What this task involves: Please arrange the listing below as a Markdown table with the columns "Row" and "Listing Line", leaving out blank lines. Start with the first line of the listing and go on through the line with "road 2 (residential): [(451,511),(511,394)]".
● ● ● ● ● ● ●
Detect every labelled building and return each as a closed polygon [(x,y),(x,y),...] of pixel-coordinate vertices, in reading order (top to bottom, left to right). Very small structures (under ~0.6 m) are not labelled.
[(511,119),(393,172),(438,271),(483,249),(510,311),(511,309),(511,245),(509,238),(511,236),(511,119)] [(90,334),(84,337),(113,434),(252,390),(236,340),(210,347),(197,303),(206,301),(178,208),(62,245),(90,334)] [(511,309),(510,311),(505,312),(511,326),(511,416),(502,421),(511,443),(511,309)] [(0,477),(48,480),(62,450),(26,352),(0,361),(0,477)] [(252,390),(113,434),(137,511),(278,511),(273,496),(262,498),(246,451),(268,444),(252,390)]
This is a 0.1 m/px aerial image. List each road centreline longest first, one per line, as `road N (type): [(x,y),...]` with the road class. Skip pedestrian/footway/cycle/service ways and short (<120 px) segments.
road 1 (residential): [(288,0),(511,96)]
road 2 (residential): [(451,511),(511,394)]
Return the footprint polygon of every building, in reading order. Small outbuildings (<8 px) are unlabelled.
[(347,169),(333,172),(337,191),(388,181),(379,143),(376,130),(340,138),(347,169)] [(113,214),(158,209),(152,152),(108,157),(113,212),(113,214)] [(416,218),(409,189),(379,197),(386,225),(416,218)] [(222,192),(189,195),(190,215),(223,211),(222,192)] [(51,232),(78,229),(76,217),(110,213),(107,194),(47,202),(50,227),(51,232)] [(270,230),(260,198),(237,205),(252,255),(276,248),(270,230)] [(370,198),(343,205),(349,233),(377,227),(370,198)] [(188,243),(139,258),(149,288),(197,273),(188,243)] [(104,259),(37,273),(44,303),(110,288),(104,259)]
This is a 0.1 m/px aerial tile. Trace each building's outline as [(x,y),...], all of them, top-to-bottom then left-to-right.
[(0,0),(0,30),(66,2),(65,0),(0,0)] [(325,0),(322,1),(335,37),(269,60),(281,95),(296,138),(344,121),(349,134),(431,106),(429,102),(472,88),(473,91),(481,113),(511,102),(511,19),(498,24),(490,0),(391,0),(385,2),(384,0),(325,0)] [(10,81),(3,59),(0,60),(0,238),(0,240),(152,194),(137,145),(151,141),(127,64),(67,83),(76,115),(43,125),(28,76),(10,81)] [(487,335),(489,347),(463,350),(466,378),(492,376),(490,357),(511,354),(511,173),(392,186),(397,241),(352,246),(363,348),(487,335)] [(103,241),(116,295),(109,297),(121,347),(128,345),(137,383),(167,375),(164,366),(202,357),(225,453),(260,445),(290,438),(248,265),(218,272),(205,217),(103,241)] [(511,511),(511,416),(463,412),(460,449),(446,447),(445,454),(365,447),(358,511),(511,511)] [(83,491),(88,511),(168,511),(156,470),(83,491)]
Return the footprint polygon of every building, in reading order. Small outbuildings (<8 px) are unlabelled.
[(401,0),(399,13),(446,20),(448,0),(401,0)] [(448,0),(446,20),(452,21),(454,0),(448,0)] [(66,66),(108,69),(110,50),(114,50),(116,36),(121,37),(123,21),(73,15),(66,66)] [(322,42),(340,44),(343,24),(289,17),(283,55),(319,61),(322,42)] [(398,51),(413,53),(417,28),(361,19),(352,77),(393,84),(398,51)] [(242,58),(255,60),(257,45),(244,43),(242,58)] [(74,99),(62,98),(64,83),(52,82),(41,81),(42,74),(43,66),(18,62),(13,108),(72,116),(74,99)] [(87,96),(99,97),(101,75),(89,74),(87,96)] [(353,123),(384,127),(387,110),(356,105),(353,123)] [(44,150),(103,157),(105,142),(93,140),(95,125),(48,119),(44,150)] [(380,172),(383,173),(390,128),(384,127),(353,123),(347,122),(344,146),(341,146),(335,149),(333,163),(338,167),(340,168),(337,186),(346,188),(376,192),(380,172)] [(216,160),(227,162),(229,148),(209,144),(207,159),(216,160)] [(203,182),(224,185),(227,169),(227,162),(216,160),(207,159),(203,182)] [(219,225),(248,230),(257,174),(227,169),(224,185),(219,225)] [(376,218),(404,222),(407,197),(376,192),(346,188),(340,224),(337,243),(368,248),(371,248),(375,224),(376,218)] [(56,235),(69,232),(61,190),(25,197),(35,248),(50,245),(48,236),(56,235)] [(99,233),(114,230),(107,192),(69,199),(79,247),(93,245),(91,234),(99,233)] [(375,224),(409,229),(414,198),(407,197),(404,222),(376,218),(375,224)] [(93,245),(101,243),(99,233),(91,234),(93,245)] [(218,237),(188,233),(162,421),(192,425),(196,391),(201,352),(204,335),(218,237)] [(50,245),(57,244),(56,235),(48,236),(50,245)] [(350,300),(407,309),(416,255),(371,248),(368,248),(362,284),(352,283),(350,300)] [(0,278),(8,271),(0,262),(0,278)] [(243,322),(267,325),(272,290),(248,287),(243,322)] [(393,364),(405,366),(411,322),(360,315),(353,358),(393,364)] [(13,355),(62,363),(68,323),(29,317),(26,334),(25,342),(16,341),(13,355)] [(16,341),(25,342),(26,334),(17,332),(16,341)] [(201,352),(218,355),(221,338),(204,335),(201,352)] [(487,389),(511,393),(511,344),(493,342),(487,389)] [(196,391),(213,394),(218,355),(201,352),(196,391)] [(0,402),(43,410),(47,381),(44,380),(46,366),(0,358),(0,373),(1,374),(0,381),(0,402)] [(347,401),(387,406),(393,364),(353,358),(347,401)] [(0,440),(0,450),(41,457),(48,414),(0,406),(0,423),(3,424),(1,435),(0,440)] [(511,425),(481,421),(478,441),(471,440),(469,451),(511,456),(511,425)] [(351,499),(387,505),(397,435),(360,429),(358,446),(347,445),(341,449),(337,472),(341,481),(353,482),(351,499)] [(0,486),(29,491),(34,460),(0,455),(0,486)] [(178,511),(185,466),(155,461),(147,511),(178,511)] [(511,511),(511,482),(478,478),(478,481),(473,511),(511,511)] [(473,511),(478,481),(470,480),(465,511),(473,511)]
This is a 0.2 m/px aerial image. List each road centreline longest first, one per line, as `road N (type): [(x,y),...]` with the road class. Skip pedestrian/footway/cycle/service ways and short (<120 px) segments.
● ● ● ● ● ● ●
Written reply:
| Row | Listing Line |
|---|---|
| 1 | Detect every labelled building and return each as a closed polygon [(x,y),(x,y),...] of pixel-coordinate vertices, in reading order (top to bottom, left to right). Very small structures (under ~0.6 m) are not labelled. |
| 2 | [(511,119),(393,172),(438,271),(483,249),(510,311),(511,309),(511,245),(509,238),(511,236),(511,119)] [(90,334),(84,337),(113,434),(252,390),(236,340),(210,347),(197,303),(206,301),(178,208),(62,245),(90,334)] [(511,309),(510,311),(505,312),(511,326),(511,416),(502,421),(511,443),(511,309)] [(0,477),(48,480),(62,450),(26,352),(0,361),(0,477)] [(252,390),(113,434),(137,511),(278,511),(273,496),(262,498),(246,451),(268,444),(252,390)] |
| 3 | This is a 0.1 m/px aerial image. List each road centreline longest first, one per line, as `road N (type): [(x,y),...]` with the road class. Skip pedestrian/footway/cycle/service ways and short (<120 px) segments. |
| 4 | road 1 (residential): [(288,0),(511,96)] |
| 5 | road 2 (residential): [(451,511),(511,394)] |